** begin **

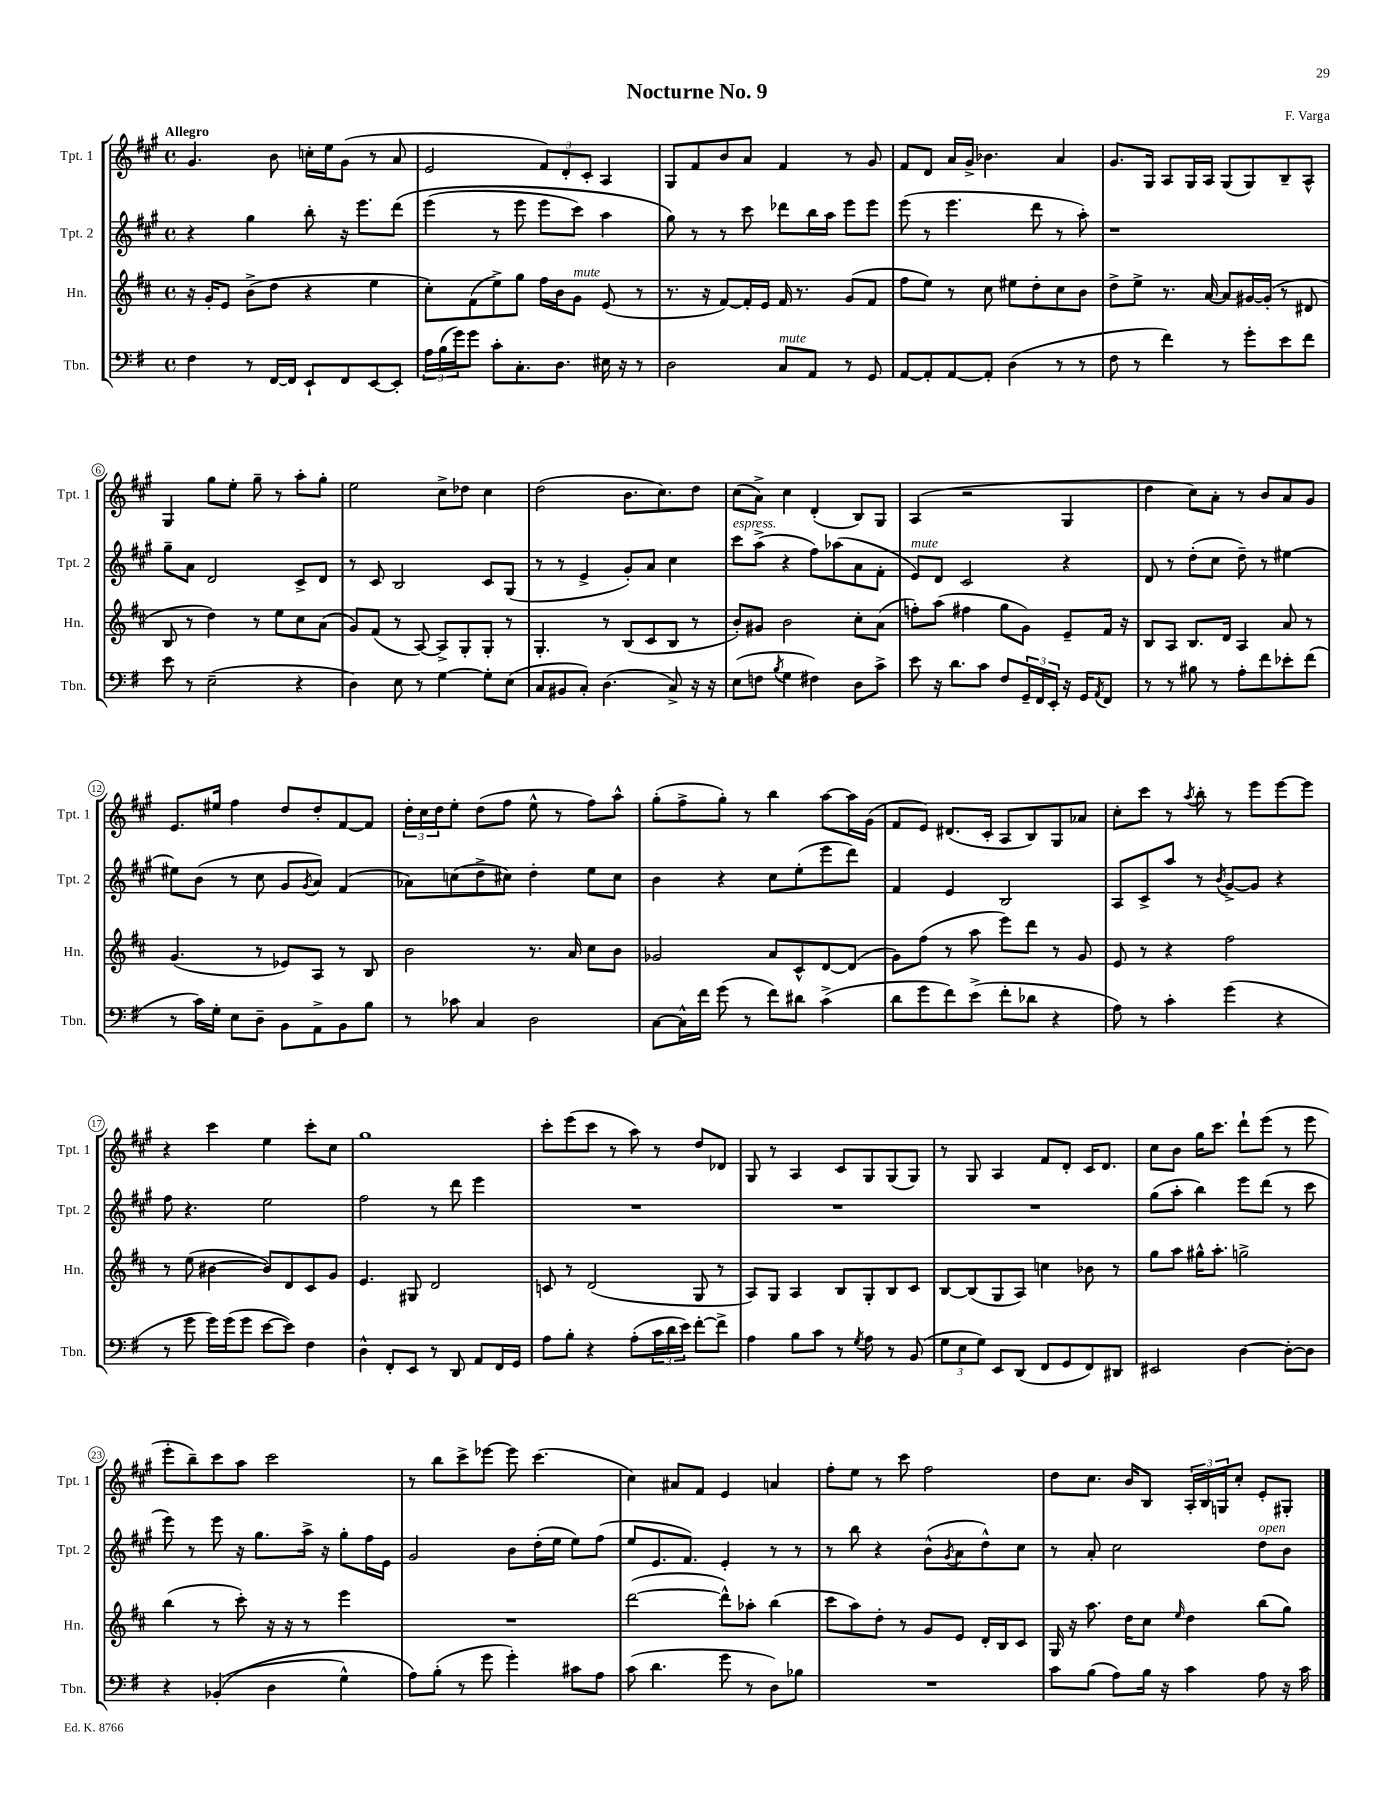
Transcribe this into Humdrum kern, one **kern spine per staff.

** end **
** begin **

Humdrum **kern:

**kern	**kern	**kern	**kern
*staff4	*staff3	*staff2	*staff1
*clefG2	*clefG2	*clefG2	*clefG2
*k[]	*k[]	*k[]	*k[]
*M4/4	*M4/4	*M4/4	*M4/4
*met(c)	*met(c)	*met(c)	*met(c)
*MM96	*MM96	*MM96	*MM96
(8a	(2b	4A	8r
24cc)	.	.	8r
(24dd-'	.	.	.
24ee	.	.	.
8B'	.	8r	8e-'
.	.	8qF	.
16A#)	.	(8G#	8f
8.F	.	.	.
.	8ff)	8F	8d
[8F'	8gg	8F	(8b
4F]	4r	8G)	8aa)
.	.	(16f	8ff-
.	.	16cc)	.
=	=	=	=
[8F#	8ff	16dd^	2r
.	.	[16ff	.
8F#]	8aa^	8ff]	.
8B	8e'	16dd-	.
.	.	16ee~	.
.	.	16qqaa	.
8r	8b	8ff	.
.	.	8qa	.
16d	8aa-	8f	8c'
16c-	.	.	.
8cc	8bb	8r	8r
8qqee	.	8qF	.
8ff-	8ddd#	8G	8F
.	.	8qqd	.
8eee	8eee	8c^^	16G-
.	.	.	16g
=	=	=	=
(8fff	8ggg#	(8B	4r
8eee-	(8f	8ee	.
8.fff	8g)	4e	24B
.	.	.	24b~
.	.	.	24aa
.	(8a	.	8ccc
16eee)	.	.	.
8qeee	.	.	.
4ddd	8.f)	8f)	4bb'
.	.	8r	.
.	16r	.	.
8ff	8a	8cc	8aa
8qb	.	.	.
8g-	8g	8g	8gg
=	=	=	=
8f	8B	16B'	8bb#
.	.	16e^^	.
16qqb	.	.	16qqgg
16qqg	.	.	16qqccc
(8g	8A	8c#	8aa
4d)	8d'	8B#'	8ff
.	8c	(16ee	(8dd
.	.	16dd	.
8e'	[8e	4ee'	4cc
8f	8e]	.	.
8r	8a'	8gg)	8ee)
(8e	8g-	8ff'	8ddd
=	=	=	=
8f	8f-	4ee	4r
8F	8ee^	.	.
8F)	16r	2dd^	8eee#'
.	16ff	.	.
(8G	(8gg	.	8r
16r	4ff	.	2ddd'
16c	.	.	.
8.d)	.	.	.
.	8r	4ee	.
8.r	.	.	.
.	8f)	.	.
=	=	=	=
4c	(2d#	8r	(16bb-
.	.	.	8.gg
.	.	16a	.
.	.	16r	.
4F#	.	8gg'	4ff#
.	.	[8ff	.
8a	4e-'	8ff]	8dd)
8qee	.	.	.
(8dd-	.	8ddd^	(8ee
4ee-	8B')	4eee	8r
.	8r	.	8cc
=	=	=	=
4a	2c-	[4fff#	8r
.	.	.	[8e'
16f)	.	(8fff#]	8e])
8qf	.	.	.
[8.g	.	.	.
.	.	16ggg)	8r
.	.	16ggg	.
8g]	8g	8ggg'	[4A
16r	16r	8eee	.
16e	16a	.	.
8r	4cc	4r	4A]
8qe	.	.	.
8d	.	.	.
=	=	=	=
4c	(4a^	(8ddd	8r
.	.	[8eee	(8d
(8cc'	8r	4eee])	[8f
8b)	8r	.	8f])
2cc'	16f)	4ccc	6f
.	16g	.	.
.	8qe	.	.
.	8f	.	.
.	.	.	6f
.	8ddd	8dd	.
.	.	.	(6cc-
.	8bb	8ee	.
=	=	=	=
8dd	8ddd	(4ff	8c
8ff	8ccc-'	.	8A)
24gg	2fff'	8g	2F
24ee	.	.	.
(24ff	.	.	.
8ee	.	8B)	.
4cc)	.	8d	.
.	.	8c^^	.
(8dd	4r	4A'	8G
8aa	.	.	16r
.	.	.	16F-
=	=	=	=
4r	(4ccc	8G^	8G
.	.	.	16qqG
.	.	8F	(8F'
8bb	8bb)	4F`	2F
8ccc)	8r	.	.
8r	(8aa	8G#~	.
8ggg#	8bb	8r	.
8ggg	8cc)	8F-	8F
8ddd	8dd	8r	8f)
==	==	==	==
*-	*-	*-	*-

** end **

Collect every line from the material above that contains the string "kern", and copy each such line in full.

Transcribe this into Humdrum kern, one **kern spine per staff.
Humdrum **kern:
**kern	**kern	**kern	**kern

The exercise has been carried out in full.